Records from a collection
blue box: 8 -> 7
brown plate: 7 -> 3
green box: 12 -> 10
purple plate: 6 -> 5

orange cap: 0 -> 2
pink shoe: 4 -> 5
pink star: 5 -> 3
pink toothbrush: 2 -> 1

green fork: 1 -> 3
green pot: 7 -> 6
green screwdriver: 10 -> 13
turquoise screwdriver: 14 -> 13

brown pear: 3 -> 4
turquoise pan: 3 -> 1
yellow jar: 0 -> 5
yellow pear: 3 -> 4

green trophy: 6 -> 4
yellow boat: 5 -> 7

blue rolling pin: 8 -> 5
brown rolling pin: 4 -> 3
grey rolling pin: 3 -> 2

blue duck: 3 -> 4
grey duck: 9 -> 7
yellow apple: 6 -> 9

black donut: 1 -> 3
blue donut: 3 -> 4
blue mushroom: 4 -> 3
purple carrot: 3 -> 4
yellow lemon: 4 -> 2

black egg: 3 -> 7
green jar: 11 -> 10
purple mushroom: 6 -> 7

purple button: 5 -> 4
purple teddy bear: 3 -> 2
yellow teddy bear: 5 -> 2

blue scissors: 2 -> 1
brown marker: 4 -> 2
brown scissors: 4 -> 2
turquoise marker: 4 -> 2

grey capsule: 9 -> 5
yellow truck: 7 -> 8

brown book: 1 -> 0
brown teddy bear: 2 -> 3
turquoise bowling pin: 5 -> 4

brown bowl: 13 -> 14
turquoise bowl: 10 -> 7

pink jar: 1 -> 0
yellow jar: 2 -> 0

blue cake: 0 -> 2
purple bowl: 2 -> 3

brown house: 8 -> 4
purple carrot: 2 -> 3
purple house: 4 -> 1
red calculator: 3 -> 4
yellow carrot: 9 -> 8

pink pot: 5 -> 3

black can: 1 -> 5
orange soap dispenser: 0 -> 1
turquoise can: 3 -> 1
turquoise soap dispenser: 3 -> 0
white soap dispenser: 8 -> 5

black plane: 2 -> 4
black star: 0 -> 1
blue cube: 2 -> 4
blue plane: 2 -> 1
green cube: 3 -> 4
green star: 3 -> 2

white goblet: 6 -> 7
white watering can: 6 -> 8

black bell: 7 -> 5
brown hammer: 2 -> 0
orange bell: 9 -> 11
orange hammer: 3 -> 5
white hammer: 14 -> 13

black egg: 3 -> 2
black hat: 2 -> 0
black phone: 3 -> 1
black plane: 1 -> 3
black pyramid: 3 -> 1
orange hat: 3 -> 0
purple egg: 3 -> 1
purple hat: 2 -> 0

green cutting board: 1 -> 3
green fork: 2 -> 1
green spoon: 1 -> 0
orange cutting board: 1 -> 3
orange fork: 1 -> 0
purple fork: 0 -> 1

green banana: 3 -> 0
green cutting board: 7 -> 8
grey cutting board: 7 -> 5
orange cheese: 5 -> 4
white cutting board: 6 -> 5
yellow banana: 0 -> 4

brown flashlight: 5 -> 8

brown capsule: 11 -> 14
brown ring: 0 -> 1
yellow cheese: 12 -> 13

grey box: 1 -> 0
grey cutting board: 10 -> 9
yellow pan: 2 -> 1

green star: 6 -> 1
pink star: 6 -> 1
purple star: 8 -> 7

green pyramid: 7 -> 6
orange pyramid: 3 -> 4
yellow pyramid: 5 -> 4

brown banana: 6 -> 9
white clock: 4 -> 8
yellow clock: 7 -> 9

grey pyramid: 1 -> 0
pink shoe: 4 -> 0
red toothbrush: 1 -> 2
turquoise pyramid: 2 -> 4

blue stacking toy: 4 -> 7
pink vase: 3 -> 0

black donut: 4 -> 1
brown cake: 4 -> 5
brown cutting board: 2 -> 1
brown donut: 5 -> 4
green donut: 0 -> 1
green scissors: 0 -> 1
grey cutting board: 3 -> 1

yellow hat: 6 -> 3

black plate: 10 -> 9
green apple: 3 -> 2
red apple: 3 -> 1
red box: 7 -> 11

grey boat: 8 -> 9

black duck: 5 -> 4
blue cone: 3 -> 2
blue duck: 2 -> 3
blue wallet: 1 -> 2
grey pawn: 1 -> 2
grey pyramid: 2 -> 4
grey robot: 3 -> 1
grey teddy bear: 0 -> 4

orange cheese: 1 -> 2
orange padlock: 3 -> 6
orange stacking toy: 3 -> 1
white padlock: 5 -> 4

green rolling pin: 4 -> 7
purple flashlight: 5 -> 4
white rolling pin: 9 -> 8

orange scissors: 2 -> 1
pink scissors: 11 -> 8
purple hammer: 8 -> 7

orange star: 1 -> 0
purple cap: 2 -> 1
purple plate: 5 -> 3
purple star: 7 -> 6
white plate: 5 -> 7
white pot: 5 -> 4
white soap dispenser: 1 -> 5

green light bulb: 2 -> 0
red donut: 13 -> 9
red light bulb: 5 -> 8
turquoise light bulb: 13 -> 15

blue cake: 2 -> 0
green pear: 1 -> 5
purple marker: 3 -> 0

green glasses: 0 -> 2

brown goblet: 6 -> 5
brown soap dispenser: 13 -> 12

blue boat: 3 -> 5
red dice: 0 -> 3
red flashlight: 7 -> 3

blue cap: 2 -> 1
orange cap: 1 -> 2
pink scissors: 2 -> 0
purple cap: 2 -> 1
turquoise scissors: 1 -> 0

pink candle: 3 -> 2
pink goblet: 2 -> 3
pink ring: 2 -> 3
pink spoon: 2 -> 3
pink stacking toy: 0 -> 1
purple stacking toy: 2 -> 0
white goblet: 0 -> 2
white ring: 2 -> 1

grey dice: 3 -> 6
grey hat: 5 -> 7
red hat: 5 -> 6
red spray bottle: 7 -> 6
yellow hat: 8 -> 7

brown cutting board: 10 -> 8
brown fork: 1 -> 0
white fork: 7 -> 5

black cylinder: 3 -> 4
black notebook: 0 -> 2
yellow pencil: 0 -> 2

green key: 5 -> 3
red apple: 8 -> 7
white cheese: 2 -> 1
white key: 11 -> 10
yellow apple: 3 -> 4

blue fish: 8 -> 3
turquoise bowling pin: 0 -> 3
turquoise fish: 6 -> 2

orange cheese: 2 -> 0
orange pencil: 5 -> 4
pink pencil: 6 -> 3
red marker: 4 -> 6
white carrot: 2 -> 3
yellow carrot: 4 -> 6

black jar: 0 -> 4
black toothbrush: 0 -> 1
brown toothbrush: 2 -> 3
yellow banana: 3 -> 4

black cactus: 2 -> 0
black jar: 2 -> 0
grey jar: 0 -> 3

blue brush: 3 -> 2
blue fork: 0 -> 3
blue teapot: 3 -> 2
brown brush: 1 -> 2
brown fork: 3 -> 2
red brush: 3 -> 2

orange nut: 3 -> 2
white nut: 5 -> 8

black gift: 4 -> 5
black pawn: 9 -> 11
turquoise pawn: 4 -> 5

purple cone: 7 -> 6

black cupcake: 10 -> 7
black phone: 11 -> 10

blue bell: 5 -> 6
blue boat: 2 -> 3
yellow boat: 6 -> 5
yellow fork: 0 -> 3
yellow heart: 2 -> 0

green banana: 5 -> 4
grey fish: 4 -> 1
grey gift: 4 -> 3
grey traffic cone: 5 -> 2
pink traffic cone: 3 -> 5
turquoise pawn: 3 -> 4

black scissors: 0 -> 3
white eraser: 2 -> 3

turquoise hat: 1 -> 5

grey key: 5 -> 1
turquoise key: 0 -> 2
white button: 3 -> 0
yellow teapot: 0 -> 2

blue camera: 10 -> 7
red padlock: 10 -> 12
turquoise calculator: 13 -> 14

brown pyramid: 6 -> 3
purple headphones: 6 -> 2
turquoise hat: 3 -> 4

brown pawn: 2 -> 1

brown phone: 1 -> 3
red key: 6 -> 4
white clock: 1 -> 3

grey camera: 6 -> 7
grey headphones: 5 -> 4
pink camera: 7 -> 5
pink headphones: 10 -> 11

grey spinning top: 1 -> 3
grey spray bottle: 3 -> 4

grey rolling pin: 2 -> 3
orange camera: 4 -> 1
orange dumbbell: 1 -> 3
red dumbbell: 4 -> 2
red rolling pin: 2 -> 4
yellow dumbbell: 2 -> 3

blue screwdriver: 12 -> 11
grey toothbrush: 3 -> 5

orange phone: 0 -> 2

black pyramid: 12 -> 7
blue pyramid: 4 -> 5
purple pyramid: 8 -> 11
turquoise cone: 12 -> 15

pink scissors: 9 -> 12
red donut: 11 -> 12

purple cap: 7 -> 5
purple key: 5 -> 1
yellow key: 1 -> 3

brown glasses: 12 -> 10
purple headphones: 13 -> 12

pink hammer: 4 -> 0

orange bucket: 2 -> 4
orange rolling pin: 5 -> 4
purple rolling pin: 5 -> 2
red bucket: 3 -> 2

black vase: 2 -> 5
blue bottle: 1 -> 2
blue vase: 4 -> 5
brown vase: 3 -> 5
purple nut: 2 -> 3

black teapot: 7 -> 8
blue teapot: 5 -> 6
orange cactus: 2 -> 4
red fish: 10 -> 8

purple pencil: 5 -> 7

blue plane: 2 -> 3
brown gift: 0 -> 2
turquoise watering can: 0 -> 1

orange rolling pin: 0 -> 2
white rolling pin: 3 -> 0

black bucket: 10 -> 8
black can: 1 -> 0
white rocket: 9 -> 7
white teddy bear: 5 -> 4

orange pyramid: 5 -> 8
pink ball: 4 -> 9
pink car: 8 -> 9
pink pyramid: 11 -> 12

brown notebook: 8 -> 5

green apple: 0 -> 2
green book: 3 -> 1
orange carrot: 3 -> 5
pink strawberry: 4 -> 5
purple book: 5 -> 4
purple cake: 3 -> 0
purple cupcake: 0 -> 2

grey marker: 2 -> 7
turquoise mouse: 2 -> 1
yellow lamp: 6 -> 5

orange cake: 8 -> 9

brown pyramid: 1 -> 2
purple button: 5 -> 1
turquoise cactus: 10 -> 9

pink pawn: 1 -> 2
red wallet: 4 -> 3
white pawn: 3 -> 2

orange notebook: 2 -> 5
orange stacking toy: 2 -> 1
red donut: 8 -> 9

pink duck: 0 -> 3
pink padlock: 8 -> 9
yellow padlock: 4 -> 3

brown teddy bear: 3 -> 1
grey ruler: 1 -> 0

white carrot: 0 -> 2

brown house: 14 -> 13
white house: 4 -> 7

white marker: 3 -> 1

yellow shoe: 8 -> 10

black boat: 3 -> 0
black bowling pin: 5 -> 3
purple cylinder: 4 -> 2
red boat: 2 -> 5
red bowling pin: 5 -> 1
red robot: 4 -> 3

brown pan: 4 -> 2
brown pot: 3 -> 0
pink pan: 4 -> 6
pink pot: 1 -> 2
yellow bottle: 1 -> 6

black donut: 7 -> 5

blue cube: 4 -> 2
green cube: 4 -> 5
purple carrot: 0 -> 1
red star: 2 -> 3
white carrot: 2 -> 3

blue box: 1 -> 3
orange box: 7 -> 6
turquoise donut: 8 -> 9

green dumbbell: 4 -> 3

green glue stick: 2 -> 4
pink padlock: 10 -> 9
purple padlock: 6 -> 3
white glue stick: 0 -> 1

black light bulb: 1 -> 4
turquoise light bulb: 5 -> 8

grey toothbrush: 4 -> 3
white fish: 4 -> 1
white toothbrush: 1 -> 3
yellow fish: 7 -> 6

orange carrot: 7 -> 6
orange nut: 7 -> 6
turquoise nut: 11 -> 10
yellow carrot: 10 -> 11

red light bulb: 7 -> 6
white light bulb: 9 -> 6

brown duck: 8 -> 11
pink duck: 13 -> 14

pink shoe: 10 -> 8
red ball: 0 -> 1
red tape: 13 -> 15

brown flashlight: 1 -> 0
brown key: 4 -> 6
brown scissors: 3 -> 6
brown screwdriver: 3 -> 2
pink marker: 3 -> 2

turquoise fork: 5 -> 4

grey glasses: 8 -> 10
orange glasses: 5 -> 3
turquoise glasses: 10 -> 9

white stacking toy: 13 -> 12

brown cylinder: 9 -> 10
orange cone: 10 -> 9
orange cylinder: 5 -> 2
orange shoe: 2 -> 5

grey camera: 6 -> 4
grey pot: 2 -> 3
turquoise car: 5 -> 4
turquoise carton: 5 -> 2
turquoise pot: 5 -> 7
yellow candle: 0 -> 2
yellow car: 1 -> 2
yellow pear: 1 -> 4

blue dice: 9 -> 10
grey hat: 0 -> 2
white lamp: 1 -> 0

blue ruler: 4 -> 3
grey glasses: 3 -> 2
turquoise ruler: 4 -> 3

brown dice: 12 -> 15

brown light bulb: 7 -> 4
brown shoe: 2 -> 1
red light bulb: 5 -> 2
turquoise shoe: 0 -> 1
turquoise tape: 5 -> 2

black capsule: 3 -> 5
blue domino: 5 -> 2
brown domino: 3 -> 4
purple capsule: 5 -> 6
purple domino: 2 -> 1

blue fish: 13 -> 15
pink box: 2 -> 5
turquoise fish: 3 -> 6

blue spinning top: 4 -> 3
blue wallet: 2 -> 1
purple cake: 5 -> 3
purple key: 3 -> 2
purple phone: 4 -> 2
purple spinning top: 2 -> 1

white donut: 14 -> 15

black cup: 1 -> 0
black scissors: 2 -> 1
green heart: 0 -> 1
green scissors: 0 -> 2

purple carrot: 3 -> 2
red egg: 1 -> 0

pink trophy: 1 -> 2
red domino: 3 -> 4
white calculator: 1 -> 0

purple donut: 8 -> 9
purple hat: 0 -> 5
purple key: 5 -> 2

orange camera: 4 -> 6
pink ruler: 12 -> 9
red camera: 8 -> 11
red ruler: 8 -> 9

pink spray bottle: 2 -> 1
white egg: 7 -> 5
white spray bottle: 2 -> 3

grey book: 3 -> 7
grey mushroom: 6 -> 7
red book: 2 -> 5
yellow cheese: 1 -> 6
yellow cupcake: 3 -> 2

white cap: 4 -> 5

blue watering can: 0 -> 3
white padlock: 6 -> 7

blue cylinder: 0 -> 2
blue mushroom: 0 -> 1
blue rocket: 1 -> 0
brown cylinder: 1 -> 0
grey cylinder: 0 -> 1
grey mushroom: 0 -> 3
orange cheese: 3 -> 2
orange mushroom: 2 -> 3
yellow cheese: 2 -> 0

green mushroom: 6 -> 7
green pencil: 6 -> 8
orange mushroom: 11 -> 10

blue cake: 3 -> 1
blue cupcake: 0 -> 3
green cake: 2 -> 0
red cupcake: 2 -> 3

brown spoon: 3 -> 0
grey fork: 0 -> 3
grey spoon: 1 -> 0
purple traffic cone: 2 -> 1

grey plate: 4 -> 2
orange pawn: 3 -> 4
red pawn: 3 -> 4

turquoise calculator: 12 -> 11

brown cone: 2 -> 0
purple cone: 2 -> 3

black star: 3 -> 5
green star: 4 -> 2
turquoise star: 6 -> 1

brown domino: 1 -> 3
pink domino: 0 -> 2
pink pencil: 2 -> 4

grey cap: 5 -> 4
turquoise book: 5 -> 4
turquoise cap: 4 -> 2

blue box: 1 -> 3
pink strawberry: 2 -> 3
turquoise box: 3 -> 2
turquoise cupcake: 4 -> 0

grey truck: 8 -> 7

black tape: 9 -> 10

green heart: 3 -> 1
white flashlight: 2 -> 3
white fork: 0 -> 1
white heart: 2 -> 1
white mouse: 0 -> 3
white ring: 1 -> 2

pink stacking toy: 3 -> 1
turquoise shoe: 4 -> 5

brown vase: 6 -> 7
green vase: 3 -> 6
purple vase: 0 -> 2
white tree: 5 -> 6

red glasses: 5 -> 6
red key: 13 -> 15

TASK DETAILS:
Restate verbatim the first line above and all lines after it through the line containing "yellow pear: 3 -> 4"; omit the rest.

EXERCISE SOLUTION:
blue box: 8 -> 7
brown plate: 7 -> 3
green box: 12 -> 10
purple plate: 6 -> 5

orange cap: 0 -> 2
pink shoe: 4 -> 5
pink star: 5 -> 3
pink toothbrush: 2 -> 1

green fork: 1 -> 3
green pot: 7 -> 6
green screwdriver: 10 -> 13
turquoise screwdriver: 14 -> 13

brown pear: 3 -> 4
turquoise pan: 3 -> 1
yellow jar: 0 -> 5
yellow pear: 3 -> 4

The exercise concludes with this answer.